**WORK INSTRUCTIONS**
Convert the lines of the material, starting with the line containing "Shanghai: 10:51 -> 10:48" and continuing through the end of the material, into a Markdown table with the columns Row and Entry, numbering each line and omitting blank lines. Leave the pictures out of the answer.

──────

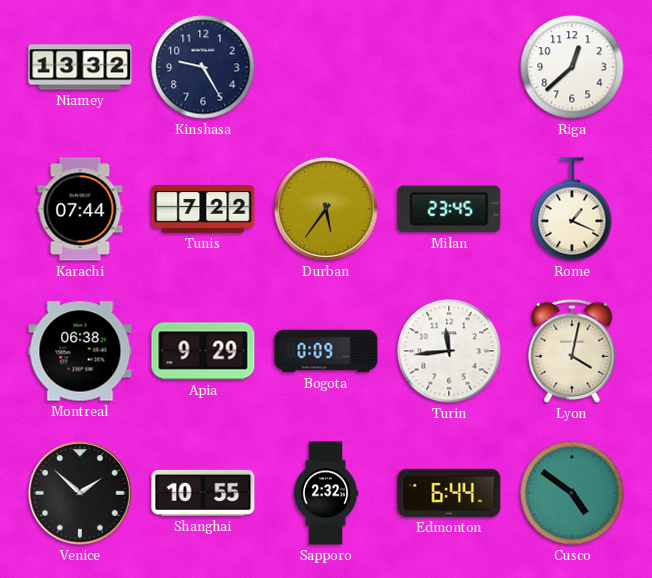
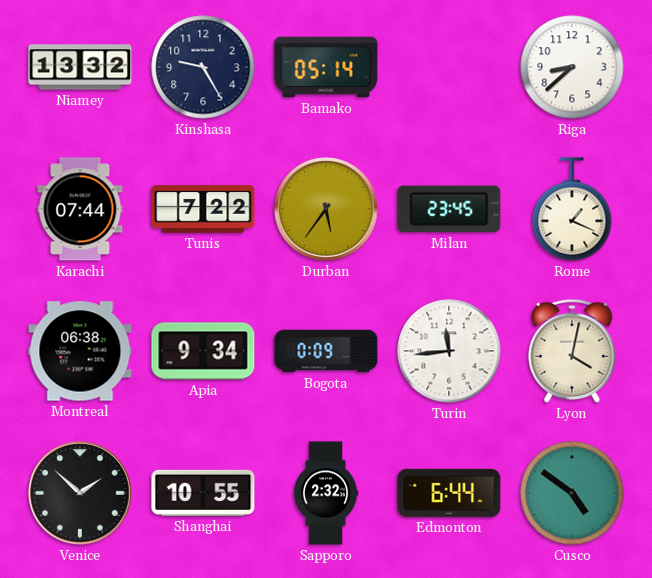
Bamako: none -> 05:14
Riga: 12:38 -> 8:38
Apia: 9:29 -> 9:34
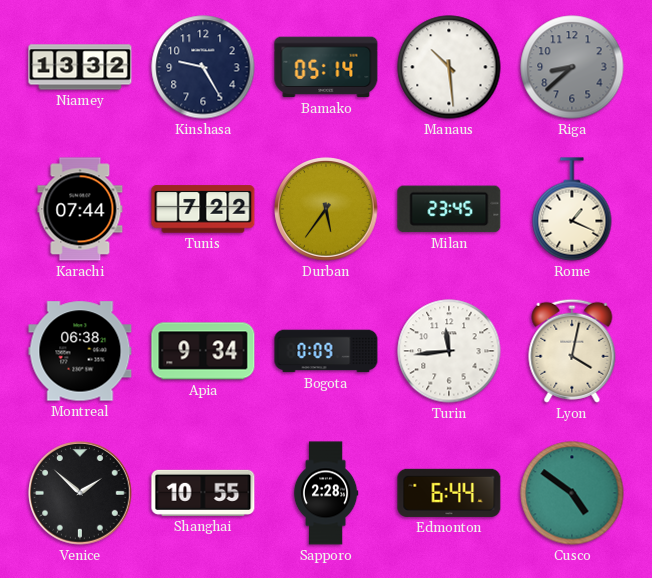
Manaus: none -> 10:29
Riga dial: white -> grey
Sapporo: 2:32 -> 2:28
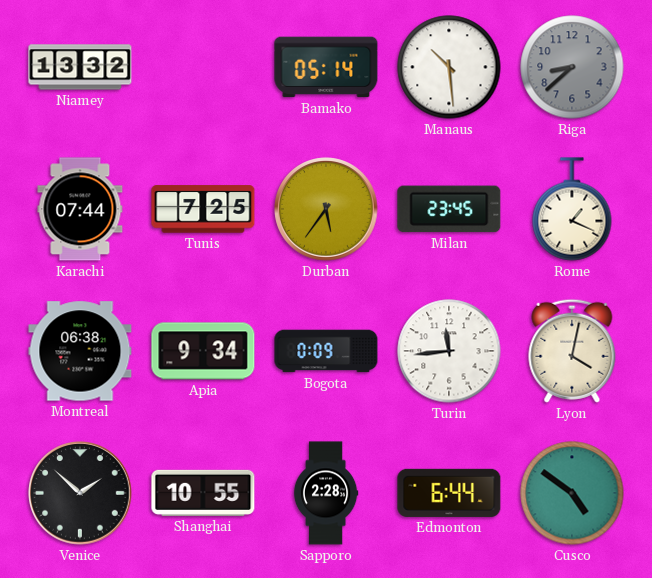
Kinshasa: 9:25 -> none
Tunis: 7:22 -> 7:25
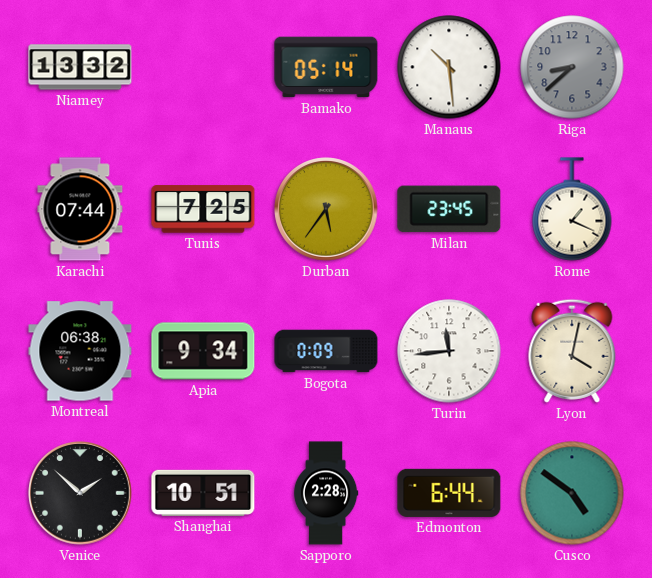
Shanghai: 10:55 -> 10:51
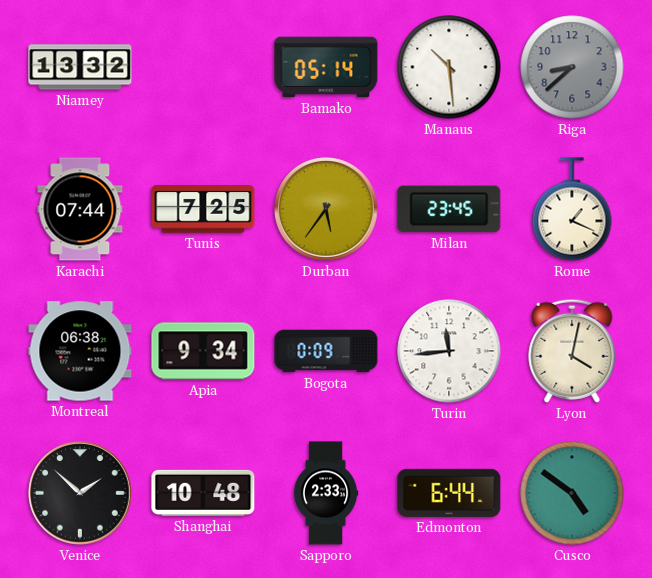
Shanghai: 10:51 -> 10:48
Sapporo: 2:28 -> 2:33
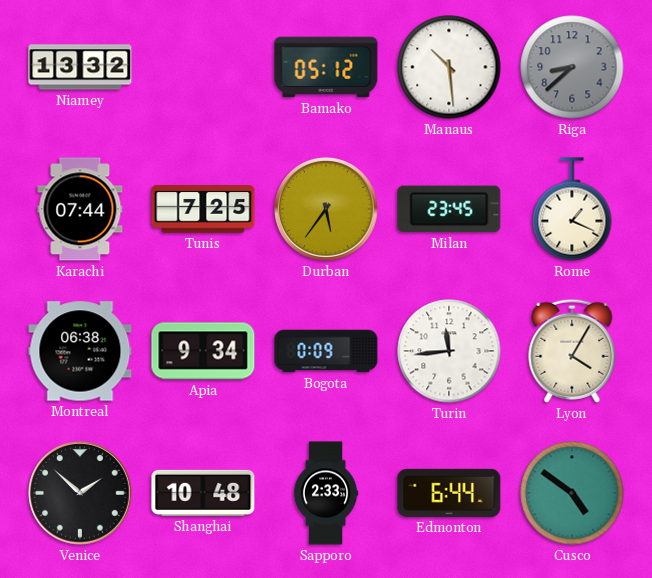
Bamako: 05:14 -> 05:12
Lyon: 4:02 -> 4:05
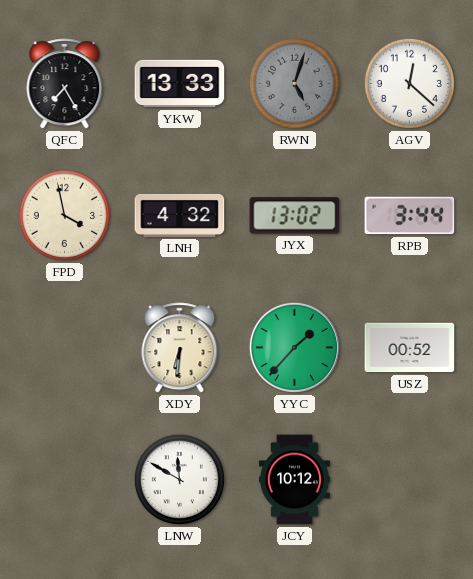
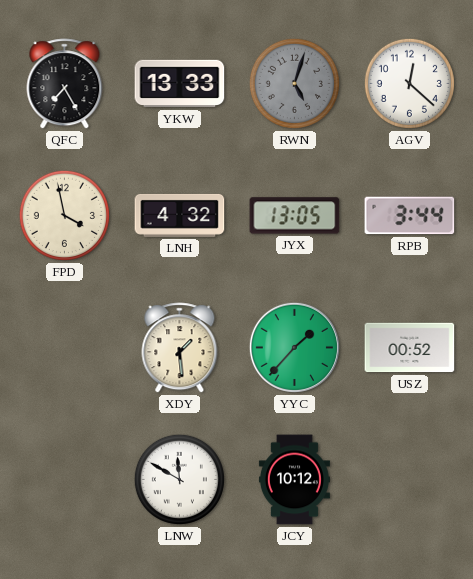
JYX: 13:02 -> 13:05
XDY: 6:31 -> 1:29
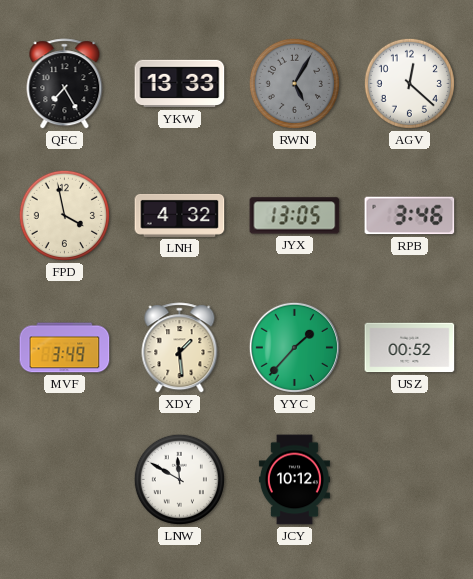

──────

**CORRECT OUTPUT**
| Row | Entry |
|---|---|
| 1 | Shanghai: 10:51 -> 10:48 |
| 2 | Sapporo: 2:28 -> 2:33 |
| 3 | Bamako: 05:14 -> 05:12 |
| 4 | Lyon: 4:02 -> 4:05 |
| 5 | JYX: 13:02 -> 13:05 |
| 6 | XDY: 6:31 -> 1:29 |